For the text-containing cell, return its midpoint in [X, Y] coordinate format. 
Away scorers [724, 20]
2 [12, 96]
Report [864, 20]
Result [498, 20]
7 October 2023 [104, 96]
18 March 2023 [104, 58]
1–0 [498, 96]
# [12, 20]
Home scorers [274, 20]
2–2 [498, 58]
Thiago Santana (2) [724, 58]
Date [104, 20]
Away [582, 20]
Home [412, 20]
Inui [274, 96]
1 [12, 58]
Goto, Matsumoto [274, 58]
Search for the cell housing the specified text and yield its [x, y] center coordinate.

=====

— What to produce —
Copy every line of the records above word for word, changing nothing.

— Exercise result —
For the text-containing cell, return its midpoint in [X, Y] coordinate format. 
Away scorers [724, 20]
2 [12, 96]
Report [864, 20]
Result [498, 20]
7 October 2023 [104, 96]
18 March 2023 [104, 58]
1–0 [498, 96]
# [12, 20]
Home scorers [274, 20]
2–2 [498, 58]
Thiago Santana (2) [724, 58]
Date [104, 20]
Away [582, 20]
Home [412, 20]
Inui [274, 96]
1 [12, 58]
Goto, Matsumoto [274, 58]
Search for the cell housing the specified text and yield its [x, y] center coordinate.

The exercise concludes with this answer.